Records supplied:
--------------------------------------------------

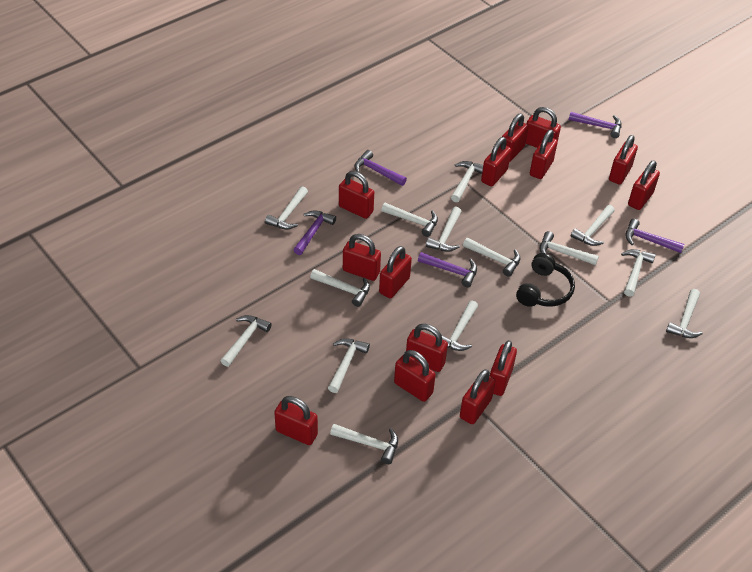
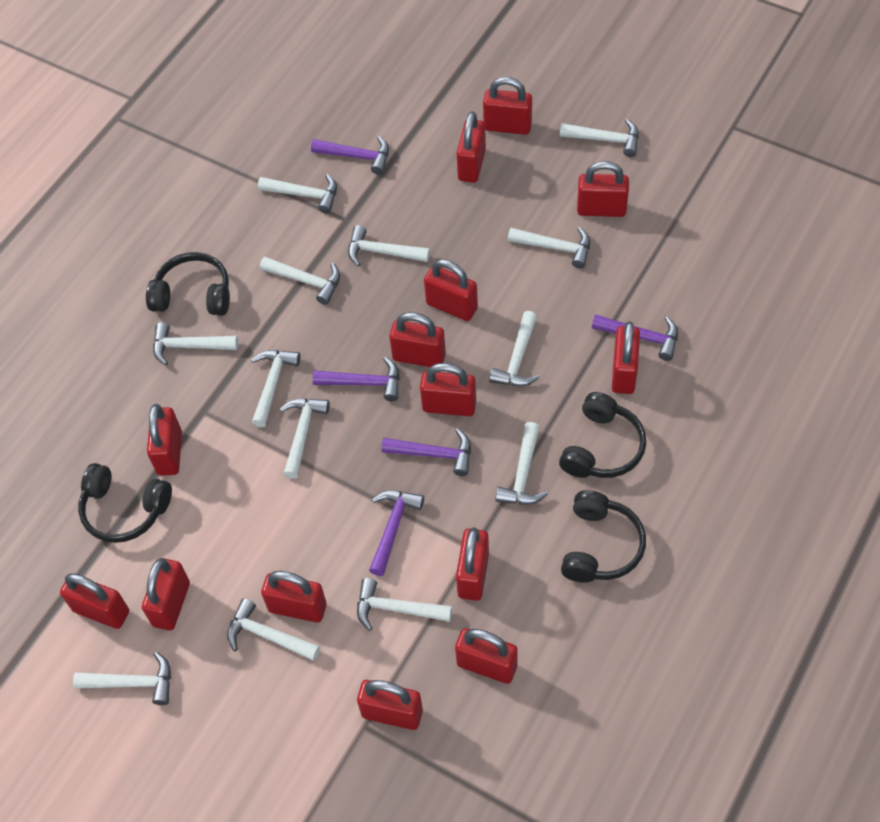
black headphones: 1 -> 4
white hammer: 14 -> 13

--------------------------------------------------

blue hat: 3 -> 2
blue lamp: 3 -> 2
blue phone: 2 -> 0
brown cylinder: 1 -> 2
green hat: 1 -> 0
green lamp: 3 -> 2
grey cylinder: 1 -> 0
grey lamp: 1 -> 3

--------------------------------------------------

Activity:
Would you please copy exactly the part of the entries above that begins at the line containing "brown cylinder: 1 -> 2" and ends at the line containing "grey lamp: 1 -> 3", both lines included?

Response area:
brown cylinder: 1 -> 2
green hat: 1 -> 0
green lamp: 3 -> 2
grey cylinder: 1 -> 0
grey lamp: 1 -> 3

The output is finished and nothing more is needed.